* **YOUR GOAL**: Rewrite the records below, starting with the line containing "This screenshot has width=960, height=540. What" and going on through the line containing "pyautogui.click(x=606, y=333)", swapping "second farthest igniter" for "nearest igniter" and keeping all else the same.

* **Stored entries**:
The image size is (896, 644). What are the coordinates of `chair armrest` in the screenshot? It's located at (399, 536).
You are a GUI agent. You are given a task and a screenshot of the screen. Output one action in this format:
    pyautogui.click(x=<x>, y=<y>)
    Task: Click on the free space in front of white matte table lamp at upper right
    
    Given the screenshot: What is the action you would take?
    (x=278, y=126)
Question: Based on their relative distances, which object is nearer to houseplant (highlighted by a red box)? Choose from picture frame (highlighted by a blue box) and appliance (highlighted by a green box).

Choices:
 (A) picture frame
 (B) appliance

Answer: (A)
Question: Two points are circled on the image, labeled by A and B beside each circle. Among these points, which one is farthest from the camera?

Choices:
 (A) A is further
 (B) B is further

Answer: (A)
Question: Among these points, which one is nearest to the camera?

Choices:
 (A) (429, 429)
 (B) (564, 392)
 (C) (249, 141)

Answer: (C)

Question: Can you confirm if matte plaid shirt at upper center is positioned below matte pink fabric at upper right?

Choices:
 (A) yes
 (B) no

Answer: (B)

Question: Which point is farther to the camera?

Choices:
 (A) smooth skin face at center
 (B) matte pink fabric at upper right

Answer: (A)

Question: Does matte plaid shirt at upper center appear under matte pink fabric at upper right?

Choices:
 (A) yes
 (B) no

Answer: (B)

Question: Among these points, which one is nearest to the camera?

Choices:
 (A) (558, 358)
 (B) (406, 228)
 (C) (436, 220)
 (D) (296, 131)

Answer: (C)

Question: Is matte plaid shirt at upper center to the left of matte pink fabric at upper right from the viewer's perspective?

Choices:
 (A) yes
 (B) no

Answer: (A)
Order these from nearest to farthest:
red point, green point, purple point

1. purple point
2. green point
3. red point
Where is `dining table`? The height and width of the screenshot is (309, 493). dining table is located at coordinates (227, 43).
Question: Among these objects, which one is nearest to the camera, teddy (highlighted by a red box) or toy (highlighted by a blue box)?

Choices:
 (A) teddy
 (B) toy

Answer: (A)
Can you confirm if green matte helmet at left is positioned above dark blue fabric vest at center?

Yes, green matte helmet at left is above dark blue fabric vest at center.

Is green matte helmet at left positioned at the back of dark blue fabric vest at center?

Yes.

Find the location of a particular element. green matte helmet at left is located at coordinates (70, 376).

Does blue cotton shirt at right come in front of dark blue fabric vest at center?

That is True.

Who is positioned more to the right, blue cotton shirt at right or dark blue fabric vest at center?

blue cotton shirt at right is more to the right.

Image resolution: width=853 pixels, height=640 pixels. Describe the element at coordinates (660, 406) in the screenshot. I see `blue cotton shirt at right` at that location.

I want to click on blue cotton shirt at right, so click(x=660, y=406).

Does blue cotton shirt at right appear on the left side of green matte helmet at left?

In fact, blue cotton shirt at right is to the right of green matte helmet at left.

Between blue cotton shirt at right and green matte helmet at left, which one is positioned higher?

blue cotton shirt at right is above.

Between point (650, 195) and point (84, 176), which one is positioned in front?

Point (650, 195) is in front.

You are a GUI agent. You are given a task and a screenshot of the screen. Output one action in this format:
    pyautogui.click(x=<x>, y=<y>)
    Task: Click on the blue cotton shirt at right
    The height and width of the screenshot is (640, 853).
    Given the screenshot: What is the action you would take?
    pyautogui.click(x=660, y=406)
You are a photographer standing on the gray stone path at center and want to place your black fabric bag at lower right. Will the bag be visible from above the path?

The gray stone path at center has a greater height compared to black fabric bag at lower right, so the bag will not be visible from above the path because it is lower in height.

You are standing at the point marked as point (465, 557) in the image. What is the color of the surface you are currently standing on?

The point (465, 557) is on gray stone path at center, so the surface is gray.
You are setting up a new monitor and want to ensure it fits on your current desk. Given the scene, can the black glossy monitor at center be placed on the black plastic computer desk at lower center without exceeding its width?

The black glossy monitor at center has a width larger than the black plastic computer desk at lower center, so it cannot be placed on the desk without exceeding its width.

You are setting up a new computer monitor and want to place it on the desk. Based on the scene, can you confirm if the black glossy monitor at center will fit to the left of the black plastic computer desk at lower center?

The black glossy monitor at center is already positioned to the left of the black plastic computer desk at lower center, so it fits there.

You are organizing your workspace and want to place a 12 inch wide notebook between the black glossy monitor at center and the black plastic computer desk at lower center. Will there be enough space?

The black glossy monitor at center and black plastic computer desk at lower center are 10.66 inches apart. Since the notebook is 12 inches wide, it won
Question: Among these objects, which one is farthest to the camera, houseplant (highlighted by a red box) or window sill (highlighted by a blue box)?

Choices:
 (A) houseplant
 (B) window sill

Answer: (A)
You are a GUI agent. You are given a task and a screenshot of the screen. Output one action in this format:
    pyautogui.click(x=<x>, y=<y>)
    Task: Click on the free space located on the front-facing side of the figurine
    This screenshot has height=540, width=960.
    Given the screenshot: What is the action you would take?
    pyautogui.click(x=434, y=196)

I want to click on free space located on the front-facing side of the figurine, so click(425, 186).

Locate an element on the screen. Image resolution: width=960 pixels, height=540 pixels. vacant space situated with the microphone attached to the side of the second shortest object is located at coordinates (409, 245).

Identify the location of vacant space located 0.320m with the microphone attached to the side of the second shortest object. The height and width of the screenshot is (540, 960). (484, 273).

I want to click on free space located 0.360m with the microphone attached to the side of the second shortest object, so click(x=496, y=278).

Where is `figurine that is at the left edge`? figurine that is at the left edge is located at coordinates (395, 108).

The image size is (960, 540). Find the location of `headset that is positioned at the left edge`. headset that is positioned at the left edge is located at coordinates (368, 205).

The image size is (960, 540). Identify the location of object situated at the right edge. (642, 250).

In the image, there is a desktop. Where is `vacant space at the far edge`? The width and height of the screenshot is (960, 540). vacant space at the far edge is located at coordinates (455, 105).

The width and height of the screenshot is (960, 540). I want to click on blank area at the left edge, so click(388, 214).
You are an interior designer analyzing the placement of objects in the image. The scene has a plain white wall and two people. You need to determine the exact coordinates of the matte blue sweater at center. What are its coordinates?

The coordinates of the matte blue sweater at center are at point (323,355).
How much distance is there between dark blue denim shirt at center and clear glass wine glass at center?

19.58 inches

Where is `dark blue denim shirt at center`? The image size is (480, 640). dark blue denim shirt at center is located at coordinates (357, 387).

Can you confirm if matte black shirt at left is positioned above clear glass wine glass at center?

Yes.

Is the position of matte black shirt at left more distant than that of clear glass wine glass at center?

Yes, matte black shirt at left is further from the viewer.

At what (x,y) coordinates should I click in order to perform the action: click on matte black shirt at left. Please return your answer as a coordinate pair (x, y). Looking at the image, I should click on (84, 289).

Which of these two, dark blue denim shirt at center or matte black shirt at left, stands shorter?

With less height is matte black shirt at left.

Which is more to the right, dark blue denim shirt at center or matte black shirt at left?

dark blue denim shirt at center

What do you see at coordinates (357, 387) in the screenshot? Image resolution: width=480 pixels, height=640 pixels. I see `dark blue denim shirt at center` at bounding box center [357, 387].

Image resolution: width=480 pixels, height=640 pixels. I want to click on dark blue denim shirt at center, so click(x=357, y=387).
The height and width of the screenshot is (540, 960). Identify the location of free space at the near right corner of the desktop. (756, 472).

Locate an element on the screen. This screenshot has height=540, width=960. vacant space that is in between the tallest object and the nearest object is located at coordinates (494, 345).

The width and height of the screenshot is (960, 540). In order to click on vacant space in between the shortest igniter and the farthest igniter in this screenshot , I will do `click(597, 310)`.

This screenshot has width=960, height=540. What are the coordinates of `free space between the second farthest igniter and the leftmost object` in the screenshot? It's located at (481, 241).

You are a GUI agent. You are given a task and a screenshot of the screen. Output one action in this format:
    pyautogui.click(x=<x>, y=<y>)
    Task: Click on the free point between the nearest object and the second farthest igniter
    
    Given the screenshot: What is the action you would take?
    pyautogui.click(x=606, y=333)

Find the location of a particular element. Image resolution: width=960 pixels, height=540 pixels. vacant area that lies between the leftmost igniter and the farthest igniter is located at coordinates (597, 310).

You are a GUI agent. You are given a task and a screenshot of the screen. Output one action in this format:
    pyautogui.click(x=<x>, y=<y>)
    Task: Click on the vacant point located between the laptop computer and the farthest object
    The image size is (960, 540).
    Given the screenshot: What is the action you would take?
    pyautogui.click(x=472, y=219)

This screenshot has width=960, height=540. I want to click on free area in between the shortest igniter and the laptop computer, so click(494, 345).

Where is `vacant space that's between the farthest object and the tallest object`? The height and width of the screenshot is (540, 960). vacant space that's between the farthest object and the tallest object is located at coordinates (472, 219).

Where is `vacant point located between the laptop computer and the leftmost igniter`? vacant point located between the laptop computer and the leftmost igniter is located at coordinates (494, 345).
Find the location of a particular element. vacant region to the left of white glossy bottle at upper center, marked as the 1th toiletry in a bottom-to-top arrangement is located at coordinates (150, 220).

* **WRITTEN ANSWER**:
This screenshot has width=960, height=540. What are the coordinates of `free space between the nearest igniter and the leftmost object` in the screenshot? It's located at (481, 241).

You are a GUI agent. You are given a task and a screenshot of the screen. Output one action in this format:
    pyautogui.click(x=<x>, y=<y>)
    Task: Click on the free point between the nearest object and the nearest igniter
    
    Given the screenshot: What is the action you would take?
    pyautogui.click(x=606, y=333)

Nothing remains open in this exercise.